Task statement.
Would you please copy the part of the material below that opens with the line containing "brown carton: 6 -> 7" and closes with the line containing "orange traffic cone: 10 -> 9"? Copy it exactly, and only it.

─── Input ───

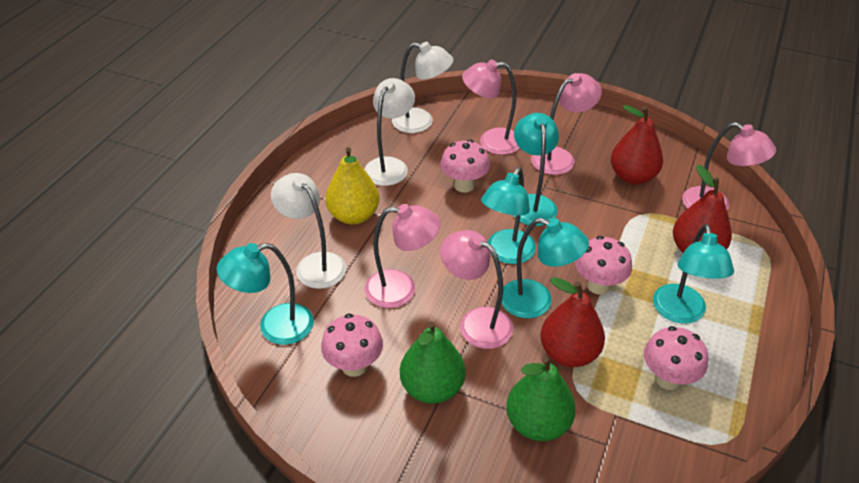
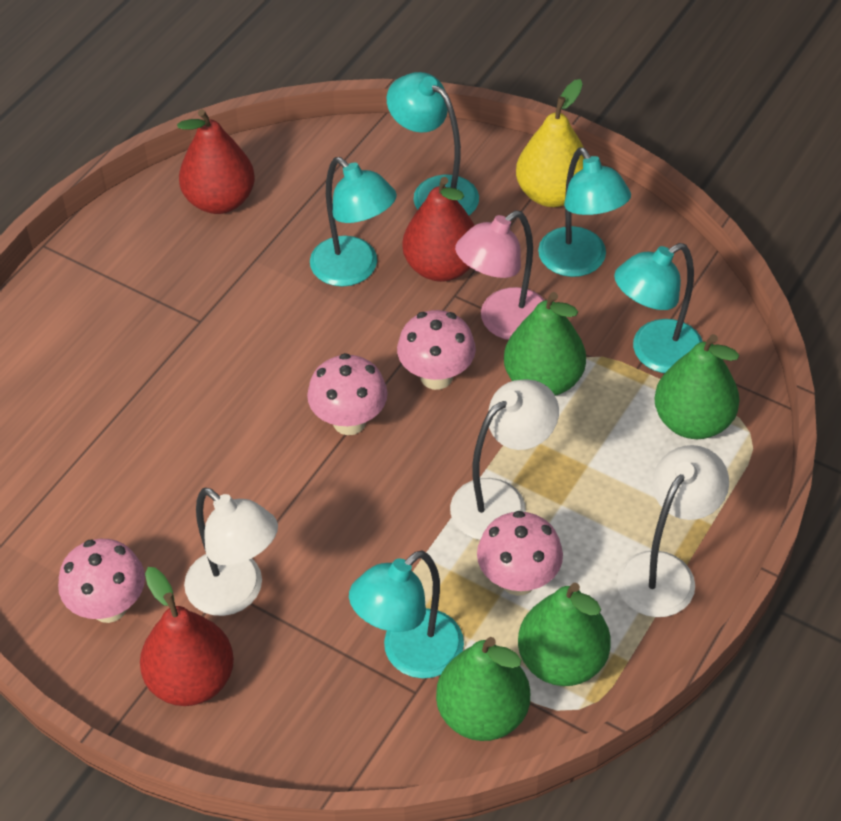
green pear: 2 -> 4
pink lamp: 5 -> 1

───
─── Input ───

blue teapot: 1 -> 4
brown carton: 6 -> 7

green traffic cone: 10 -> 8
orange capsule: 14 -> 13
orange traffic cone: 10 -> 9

───

Written solution.
brown carton: 6 -> 7

green traffic cone: 10 -> 8
orange capsule: 14 -> 13
orange traffic cone: 10 -> 9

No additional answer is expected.